─── Provided data

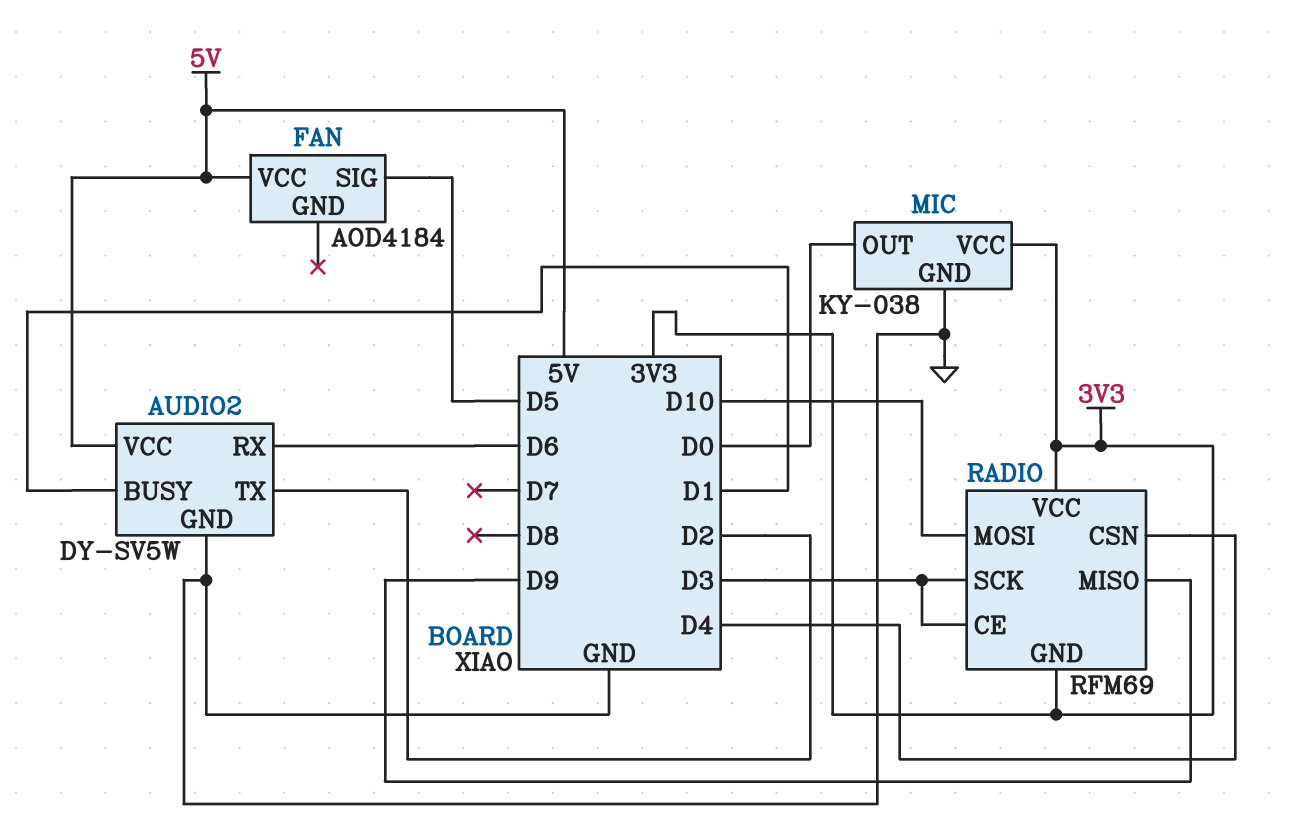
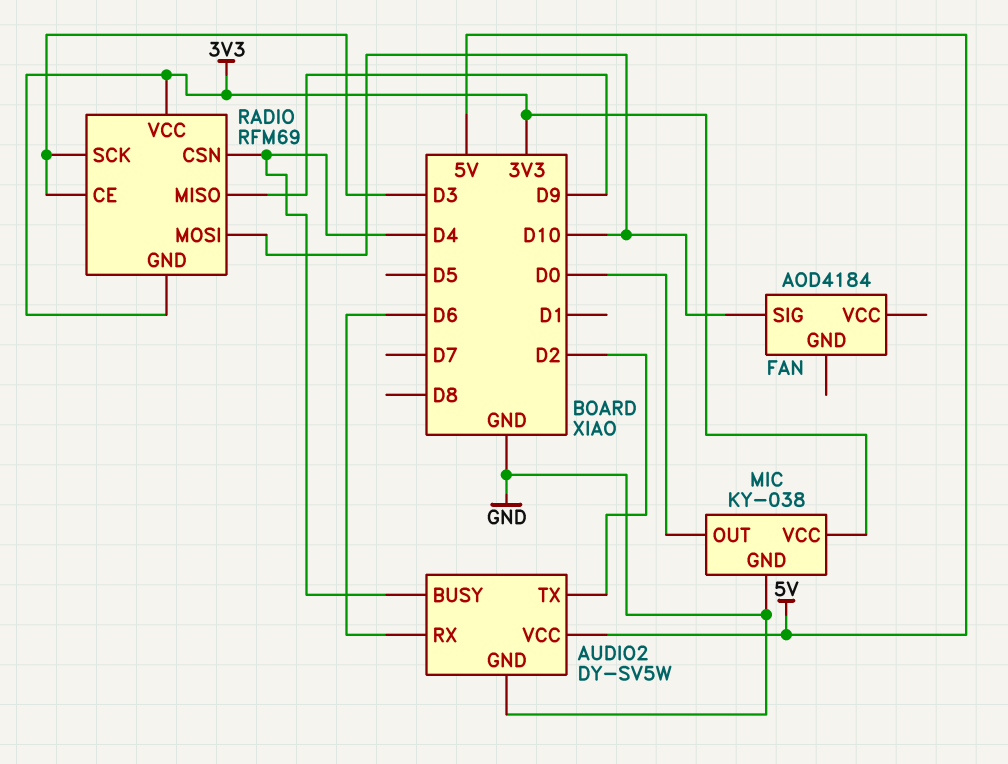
AUDIO2 pin BUSY: D1 -> D4
FAN pin SIG: D5 -> D10
FAN pin VCC: 5V -> none

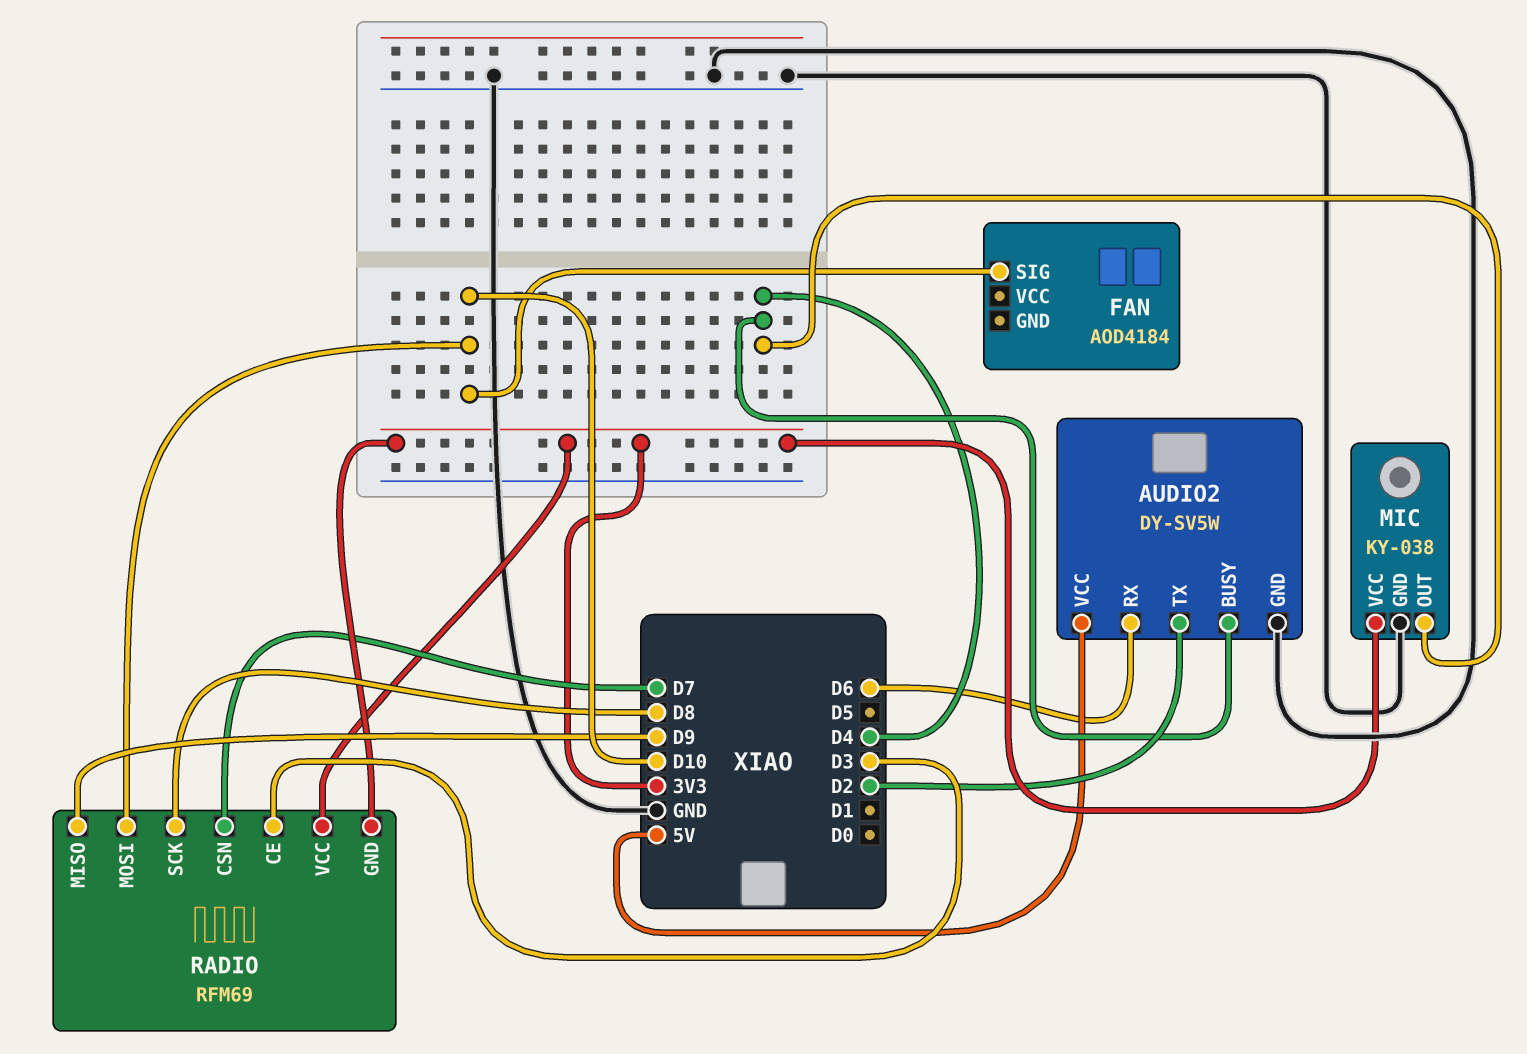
MIC pin OUT: D0 -> D4
RADIO pin CSN: D4 -> D7
RADIO pin SCK: D3 -> D8

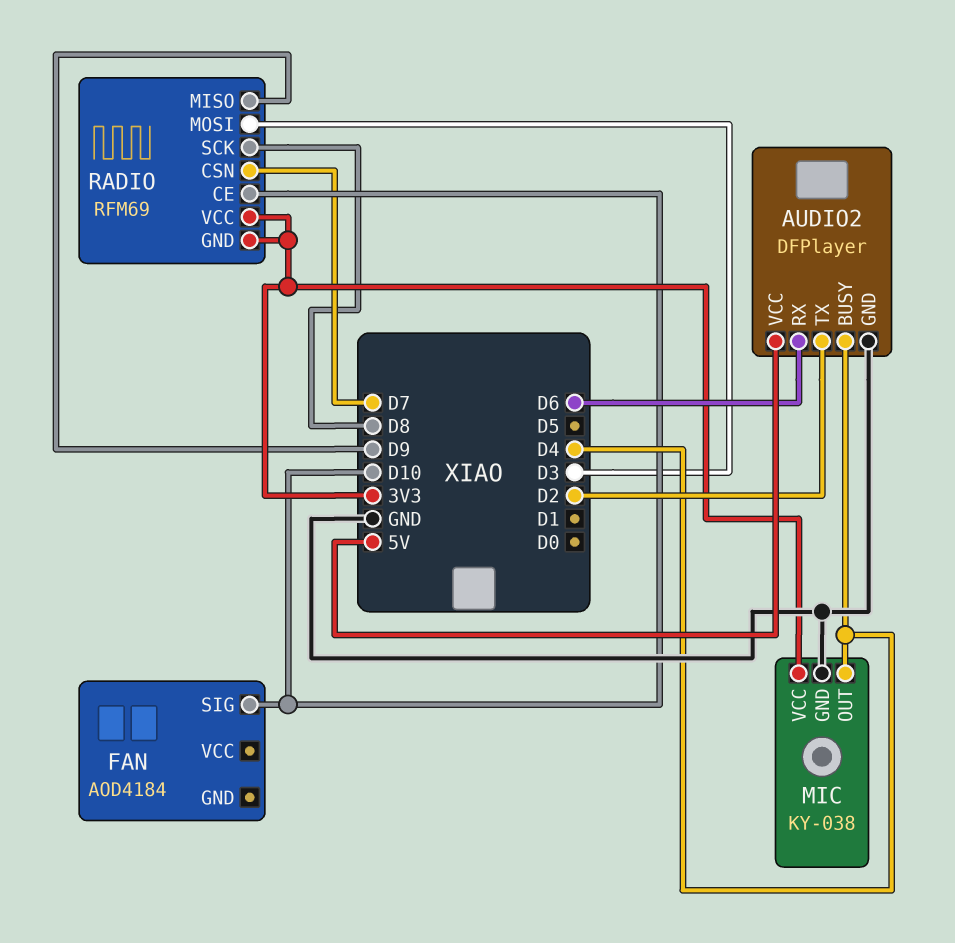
AUDIO2: DY-SV5W -> DFPlayer
RADIO pin CE: D3 -> D10
RADIO pin MOSI: D10 -> D3

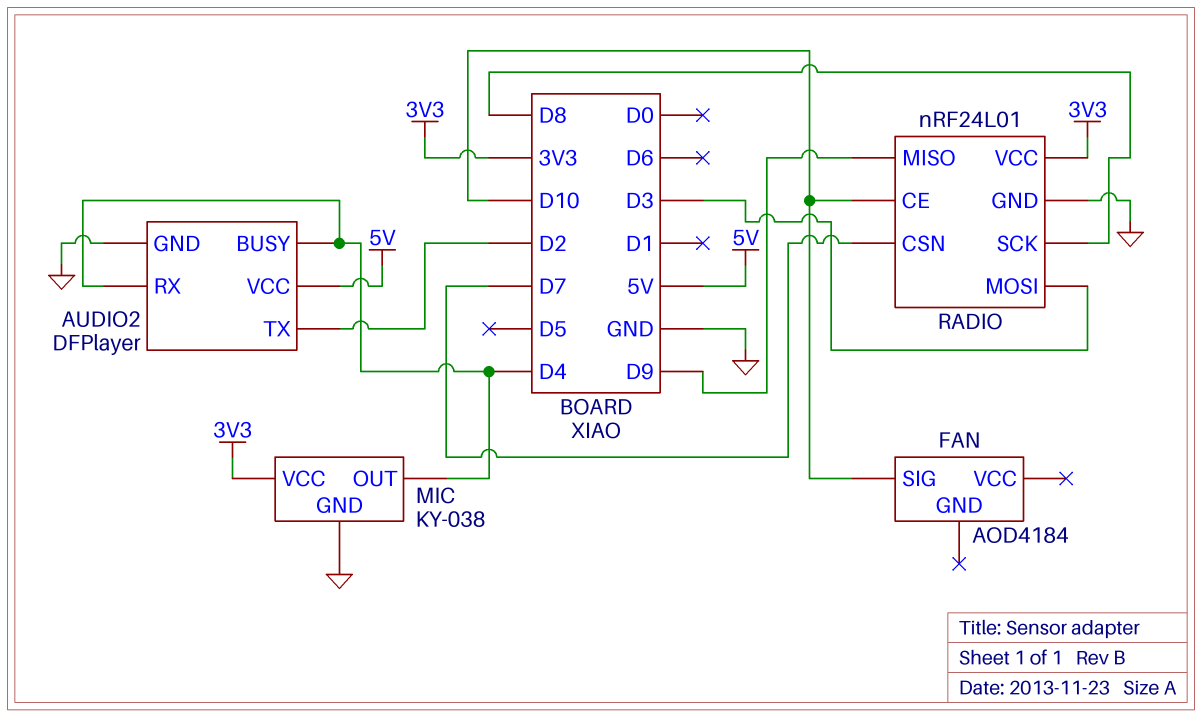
AUDIO2 pin RX: D6 -> D4
RADIO: RFM69 -> nRF24L01
RADIO pin GND: 3V3 -> GND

──────

*Work to complete*: Leave the pictures out and reproduce every record above exactly.

*Solution to this problem*:
AUDIO2 pin BUSY: D1 -> D4
FAN pin SIG: D5 -> D10
FAN pin VCC: 5V -> none

MIC pin OUT: D0 -> D4
RADIO pin CSN: D4 -> D7
RADIO pin SCK: D3 -> D8

AUDIO2: DY-SV5W -> DFPlayer
RADIO pin CE: D3 -> D10
RADIO pin MOSI: D10 -> D3

AUDIO2 pin RX: D6 -> D4
RADIO: RFM69 -> nRF24L01
RADIO pin GND: 3V3 -> GND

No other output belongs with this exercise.